**PROBLEM STATEMENT:**
The listing is to be printed word for word, pictures omitted.

--------------------

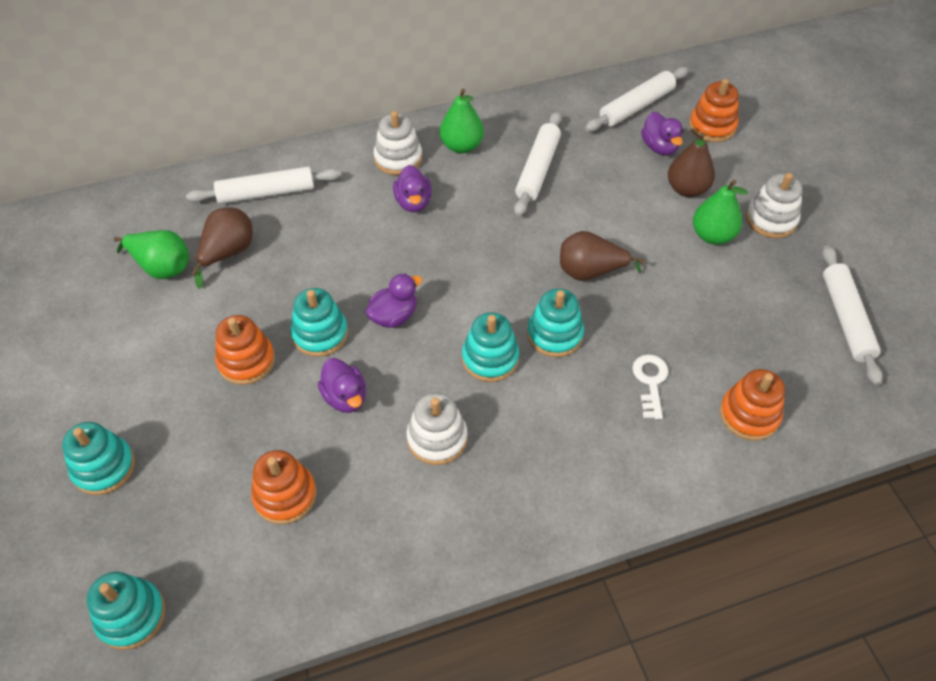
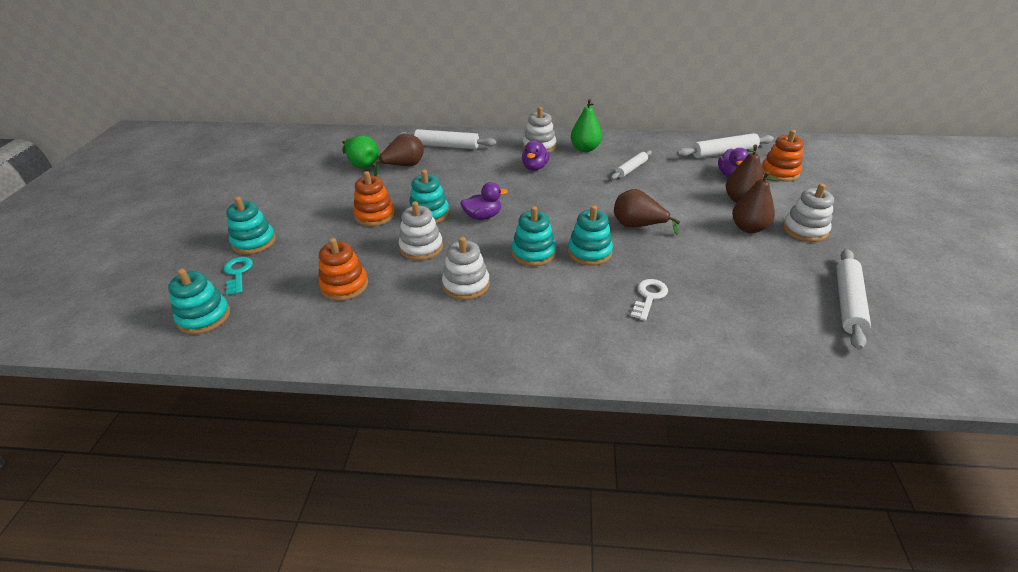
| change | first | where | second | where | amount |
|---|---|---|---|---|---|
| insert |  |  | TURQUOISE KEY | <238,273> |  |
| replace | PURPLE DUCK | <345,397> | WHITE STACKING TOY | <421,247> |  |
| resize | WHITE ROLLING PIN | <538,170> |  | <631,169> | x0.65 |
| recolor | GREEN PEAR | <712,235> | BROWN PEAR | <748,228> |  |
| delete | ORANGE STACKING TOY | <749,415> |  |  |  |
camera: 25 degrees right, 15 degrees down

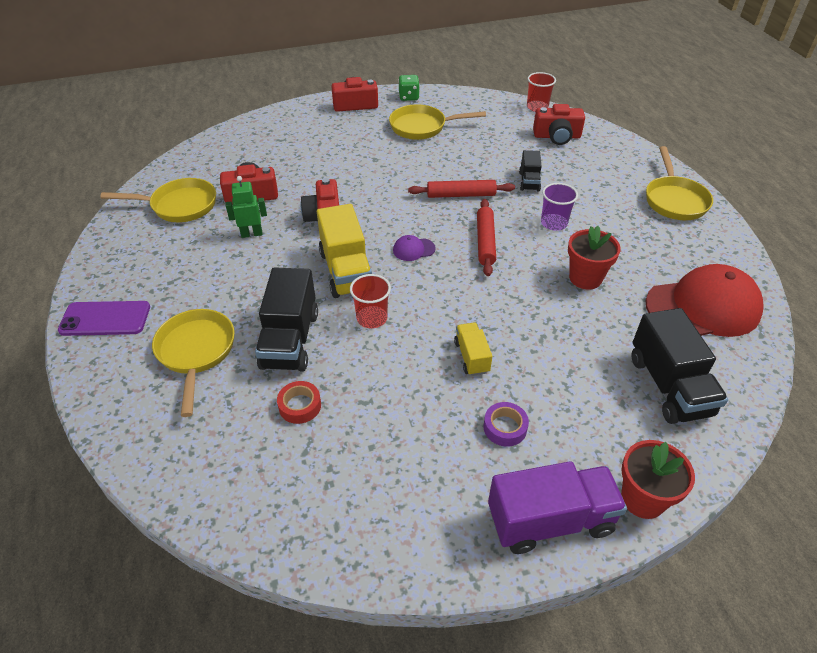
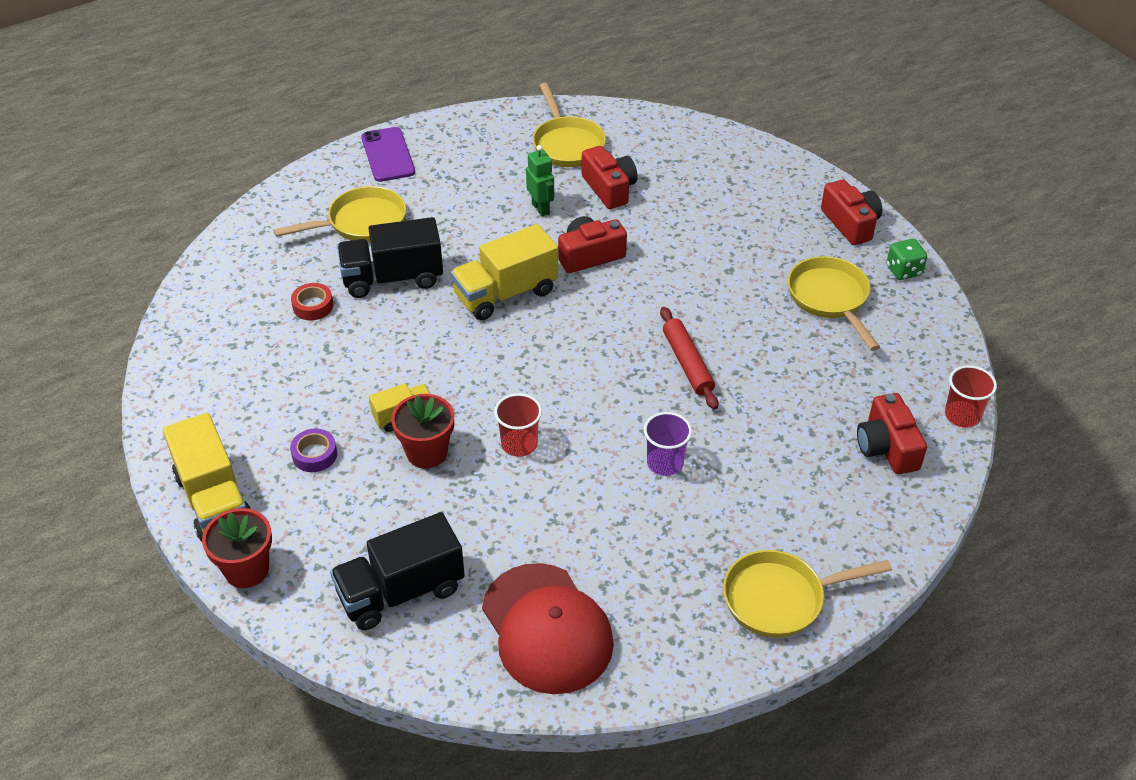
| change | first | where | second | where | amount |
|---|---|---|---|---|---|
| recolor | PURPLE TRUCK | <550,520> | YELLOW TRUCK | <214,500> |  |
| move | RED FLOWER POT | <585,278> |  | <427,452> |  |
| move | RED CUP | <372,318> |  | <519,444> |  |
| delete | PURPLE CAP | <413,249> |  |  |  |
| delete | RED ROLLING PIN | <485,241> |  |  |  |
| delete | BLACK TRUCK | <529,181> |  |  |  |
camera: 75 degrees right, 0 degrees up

--------------------

**RESPONSE FOR THIS EXERCISE:**
| change | first | where | second | where | amount |
|---|---|---|---|---|---|
| insert |  |  | TURQUOISE KEY | <238,273> |  |
| replace | PURPLE DUCK | <345,397> | WHITE STACKING TOY | <421,247> |  |
| resize | WHITE ROLLING PIN | <538,170> |  | <631,169> | x0.65 |
| recolor | GREEN PEAR | <712,235> | BROWN PEAR | <748,228> |  |
| delete | ORANGE STACKING TOY | <749,415> |  |  |  |
camera: 25 degrees right, 15 degrees down

| change | first | where | second | where | amount |
|---|---|---|---|---|---|
| recolor | PURPLE TRUCK | <550,520> | YELLOW TRUCK | <214,500> |  |
| move | RED FLOWER POT | <585,278> |  | <427,452> |  |
| move | RED CUP | <372,318> |  | <519,444> |  |
| delete | PURPLE CAP | <413,249> |  |  |  |
| delete | RED ROLLING PIN | <485,241> |  |  |  |
| delete | BLACK TRUCK | <529,181> |  |  |  |
camera: 75 degrees right, 0 degrees up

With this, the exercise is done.